-- TASK INSTRUCTIONS --
Stop after the line containing "IMG_4.jpg - Viewer: [528,125,753,257]": print each line exactly from the first line of the listing up to that point.

-- SUPPLIED RECORDS --
+++
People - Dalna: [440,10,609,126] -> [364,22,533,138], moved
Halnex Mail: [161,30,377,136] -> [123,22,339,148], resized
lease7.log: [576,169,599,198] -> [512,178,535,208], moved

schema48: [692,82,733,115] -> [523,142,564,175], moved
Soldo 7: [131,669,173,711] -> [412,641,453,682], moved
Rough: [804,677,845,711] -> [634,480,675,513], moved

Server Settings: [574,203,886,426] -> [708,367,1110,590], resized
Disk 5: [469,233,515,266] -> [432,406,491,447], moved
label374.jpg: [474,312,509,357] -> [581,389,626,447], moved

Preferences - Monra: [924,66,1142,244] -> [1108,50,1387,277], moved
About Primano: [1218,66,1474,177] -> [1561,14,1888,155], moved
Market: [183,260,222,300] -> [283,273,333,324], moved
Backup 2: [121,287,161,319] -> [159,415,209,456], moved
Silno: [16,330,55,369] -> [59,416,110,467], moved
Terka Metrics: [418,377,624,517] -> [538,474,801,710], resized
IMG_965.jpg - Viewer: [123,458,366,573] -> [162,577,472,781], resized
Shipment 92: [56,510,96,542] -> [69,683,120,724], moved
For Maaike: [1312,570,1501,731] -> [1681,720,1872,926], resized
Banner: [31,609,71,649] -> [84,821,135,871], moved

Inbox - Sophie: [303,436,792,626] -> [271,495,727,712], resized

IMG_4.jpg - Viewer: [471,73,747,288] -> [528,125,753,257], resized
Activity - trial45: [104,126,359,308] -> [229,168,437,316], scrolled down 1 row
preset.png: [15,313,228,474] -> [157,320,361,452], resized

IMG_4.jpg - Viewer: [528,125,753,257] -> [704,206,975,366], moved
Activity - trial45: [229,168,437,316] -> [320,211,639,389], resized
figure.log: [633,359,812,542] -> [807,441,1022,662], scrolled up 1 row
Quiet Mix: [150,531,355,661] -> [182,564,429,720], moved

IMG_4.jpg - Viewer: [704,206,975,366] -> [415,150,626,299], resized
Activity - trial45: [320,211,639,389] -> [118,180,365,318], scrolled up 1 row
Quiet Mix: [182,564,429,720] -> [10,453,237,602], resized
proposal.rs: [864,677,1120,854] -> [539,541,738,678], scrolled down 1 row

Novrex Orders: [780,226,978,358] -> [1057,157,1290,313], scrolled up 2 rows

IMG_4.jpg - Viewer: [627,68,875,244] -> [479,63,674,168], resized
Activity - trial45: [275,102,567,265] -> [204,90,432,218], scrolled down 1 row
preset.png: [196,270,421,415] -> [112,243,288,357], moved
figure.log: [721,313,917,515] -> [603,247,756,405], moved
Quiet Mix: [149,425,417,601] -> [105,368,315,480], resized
+++
-- EXERCISE OUTPUT --
People - Dalna: [440,10,609,126] -> [364,22,533,138], moved
Halnex Mail: [161,30,377,136] -> [123,22,339,148], resized
lease7.log: [576,169,599,198] -> [512,178,535,208], moved

schema48: [692,82,733,115] -> [523,142,564,175], moved
Soldo 7: [131,669,173,711] -> [412,641,453,682], moved
Rough: [804,677,845,711] -> [634,480,675,513], moved

Server Settings: [574,203,886,426] -> [708,367,1110,590], resized
Disk 5: [469,233,515,266] -> [432,406,491,447], moved
label374.jpg: [474,312,509,357] -> [581,389,626,447], moved

Preferences - Monra: [924,66,1142,244] -> [1108,50,1387,277], moved
About Primano: [1218,66,1474,177] -> [1561,14,1888,155], moved
Market: [183,260,222,300] -> [283,273,333,324], moved
Backup 2: [121,287,161,319] -> [159,415,209,456], moved
Silno: [16,330,55,369] -> [59,416,110,467], moved
Terka Metrics: [418,377,624,517] -> [538,474,801,710], resized
IMG_965.jpg - Viewer: [123,458,366,573] -> [162,577,472,781], resized
Shipment 92: [56,510,96,542] -> [69,683,120,724], moved
For Maaike: [1312,570,1501,731] -> [1681,720,1872,926], resized
Banner: [31,609,71,649] -> [84,821,135,871], moved

Inbox - Sophie: [303,436,792,626] -> [271,495,727,712], resized

IMG_4.jpg - Viewer: [471,73,747,288] -> [528,125,753,257], resized
Activity - trial45: [104,126,359,308] -> [229,168,437,316], scrolled down 1 row
preset.png: [15,313,228,474] -> [157,320,361,452], resized

IMG_4.jpg - Viewer: [528,125,753,257] -> [704,206,975,366], moved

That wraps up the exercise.